*PROBLEM STATEMENT*:
Repeat the following data exactly, omitting pictures.

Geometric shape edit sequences
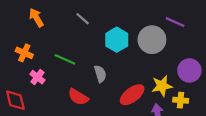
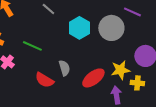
gray semicircle: (100, 74) -> (64, 68), moved

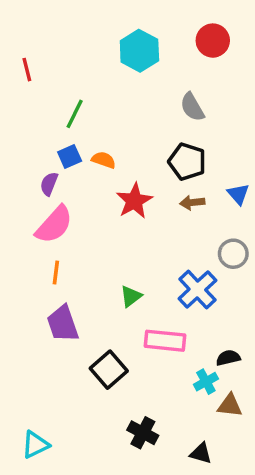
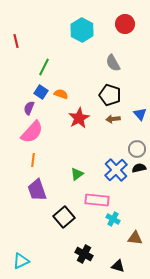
blue square: (70, 156) -> (41, 92), turned -32
black semicircle: (228, 358) -> (139, 168), moved
cyan cross: (206, 382) -> (113, 219), moved, turned -32

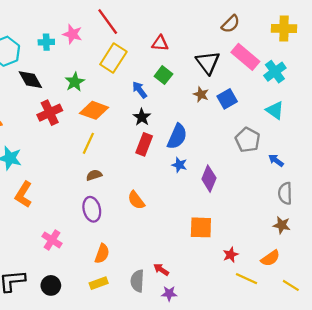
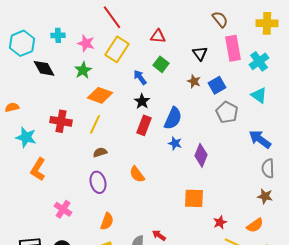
brown semicircle: (231, 24) -> (220, 19), turned -84
pink star: (72, 34) -> (86, 43), moved
pink rectangle: (245, 57) -> (233, 48), turned 40
black triangle: (208, 63) -> (200, 53), size x0.7
red cross: (50, 113) -> (61, 121), moved, turned 35
gray pentagon: (248, 140) -> (227, 112), moved
blue arrow: (276, 160) -> (260, 139), size x1.6

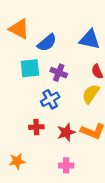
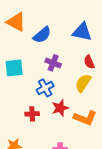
cyan square: (30, 68) -> (14, 68), moved
red star: (66, 132) -> (60, 108), moved

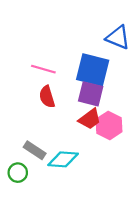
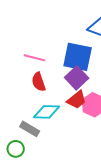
purple square: (91, 94) -> (77, 78), turned 35
cyan diamond: (63, 159) -> (47, 112), moved

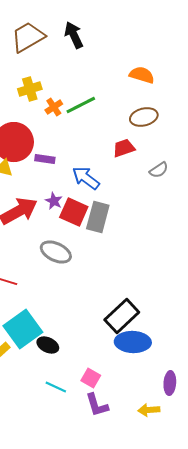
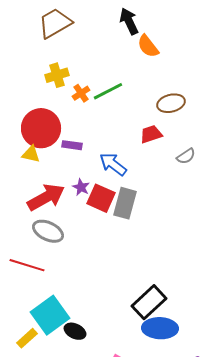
black arrow: (74, 35) -> (129, 21), moved
orange semicircle: (142, 75) -> (148, 46), moved, turned -145
gray ellipse: (56, 252) -> (48, 231), moved

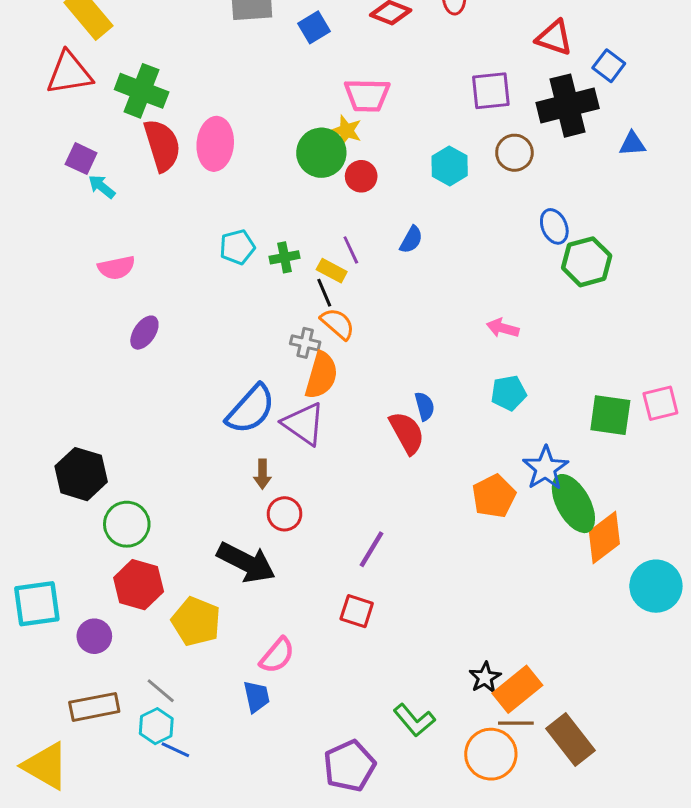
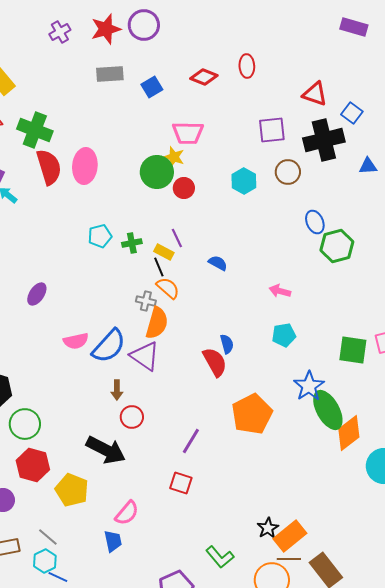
blue semicircle: (411, 240) -> (218, 263), moved, turned -90
pink semicircle: (116, 268) -> (76, 341), moved
orange pentagon: (494, 496) -> (252, 414), moved, size x1.4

*EXERCISE RESULT*:
gray semicircle: (100, 74) -> (64, 68), moved

blue square: (70, 156) -> (41, 92), turned -32
black semicircle: (228, 358) -> (139, 168), moved
cyan cross: (206, 382) -> (113, 219), moved, turned -32

brown semicircle: (231, 24) -> (220, 19), turned -84
pink star: (72, 34) -> (86, 43), moved
pink rectangle: (245, 57) -> (233, 48), turned 40
black triangle: (208, 63) -> (200, 53), size x0.7
red cross: (50, 113) -> (61, 121), moved, turned 35
gray pentagon: (248, 140) -> (227, 112), moved
blue arrow: (276, 160) -> (260, 139), size x1.6

cyan square: (30, 68) -> (14, 68), moved
red star: (66, 132) -> (60, 108), moved

purple square: (91, 94) -> (77, 78), turned 35
cyan diamond: (63, 159) -> (47, 112), moved

black arrow: (74, 35) -> (129, 21), moved
orange semicircle: (142, 75) -> (148, 46), moved, turned -145
gray ellipse: (56, 252) -> (48, 231), moved

blue semicircle: (411, 240) -> (218, 263), moved, turned -90
pink semicircle: (116, 268) -> (76, 341), moved
orange pentagon: (494, 496) -> (252, 414), moved, size x1.4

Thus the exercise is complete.